## Exercise requirements
Lift out each line of the data that holds "cheese".
==== Input records ====
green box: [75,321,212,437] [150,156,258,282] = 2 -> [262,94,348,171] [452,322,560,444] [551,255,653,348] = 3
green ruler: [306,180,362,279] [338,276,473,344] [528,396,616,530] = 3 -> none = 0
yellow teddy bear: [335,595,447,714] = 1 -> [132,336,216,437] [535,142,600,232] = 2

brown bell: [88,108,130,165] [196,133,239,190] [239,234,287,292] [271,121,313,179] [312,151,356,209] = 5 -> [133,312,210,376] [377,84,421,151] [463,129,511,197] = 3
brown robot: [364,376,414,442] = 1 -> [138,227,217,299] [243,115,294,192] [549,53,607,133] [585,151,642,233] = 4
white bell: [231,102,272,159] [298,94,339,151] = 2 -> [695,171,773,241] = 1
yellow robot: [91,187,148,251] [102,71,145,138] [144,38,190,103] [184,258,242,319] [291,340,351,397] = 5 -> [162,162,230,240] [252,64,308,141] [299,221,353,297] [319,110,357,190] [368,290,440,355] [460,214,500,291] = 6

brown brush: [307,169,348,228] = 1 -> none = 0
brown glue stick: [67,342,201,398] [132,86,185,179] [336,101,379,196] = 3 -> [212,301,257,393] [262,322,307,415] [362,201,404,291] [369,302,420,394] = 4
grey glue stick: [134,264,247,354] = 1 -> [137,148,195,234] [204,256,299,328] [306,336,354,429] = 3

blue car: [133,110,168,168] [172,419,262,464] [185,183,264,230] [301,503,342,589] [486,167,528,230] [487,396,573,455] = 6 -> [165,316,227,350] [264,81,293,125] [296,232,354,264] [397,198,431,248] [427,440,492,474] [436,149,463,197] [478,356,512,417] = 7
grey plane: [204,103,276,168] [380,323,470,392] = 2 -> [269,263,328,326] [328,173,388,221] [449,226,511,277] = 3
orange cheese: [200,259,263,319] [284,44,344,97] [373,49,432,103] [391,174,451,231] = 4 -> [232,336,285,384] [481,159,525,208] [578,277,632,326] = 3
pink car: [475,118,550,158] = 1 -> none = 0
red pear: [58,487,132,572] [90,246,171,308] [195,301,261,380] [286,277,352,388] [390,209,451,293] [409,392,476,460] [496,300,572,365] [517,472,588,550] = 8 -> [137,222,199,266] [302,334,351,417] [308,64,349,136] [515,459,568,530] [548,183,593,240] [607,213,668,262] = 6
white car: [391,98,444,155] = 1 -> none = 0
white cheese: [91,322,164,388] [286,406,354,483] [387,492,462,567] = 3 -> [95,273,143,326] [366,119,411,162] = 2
====
## Expected answer
orange cheese: [200,259,263,319] [284,44,344,97] [373,49,432,103] [391,174,451,231] = 4 -> [232,336,285,384] [481,159,525,208] [578,277,632,326] = 3
white cheese: [91,322,164,388] [286,406,354,483] [387,492,462,567] = 3 -> [95,273,143,326] [366,119,411,162] = 2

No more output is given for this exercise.